# The problem
In your copy of the records, include every word exactly and no pictures.

(Saved entries)
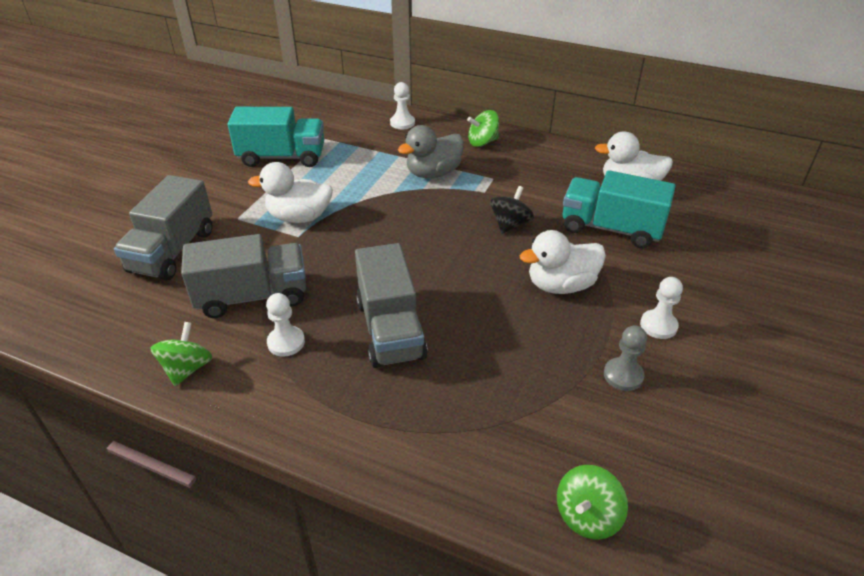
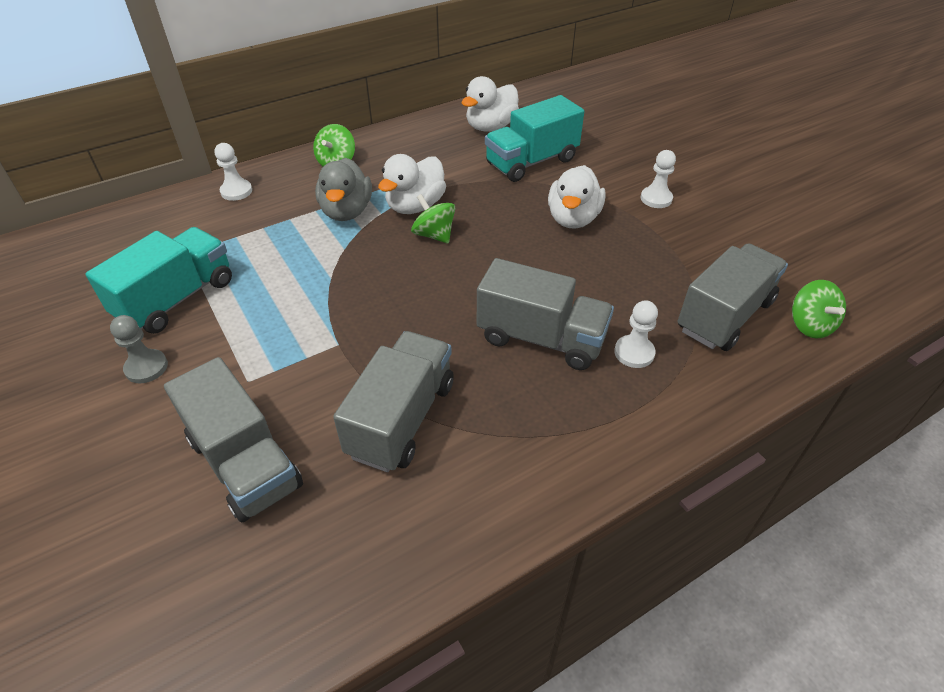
camera: 55 degrees left, 5 degrees up
(187, 368) = (469, 518): green spinning top -> green spinning top (434, 235)
(286, 342) = (497, 419): white pawn -> white pawn (634, 353)
(299, 217) = (306, 330): white duck -> white duck (415, 206)
(510, 224) = (472, 206): black spinning top -> none
(532, 438) = (724, 316): none -> grey truck
(623, 375) = (692, 240): grey pawn -> grey pawn (146, 367)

# Task answer
camera: 55 degrees left, 5 degrees up
(187, 368) = (469, 518): green spinning top -> green spinning top (434, 235)
(286, 342) = (497, 419): white pawn -> white pawn (634, 353)
(299, 217) = (306, 330): white duck -> white duck (415, 206)
(510, 224) = (472, 206): black spinning top -> none
(532, 438) = (724, 316): none -> grey truck
(623, 375) = (692, 240): grey pawn -> grey pawn (146, 367)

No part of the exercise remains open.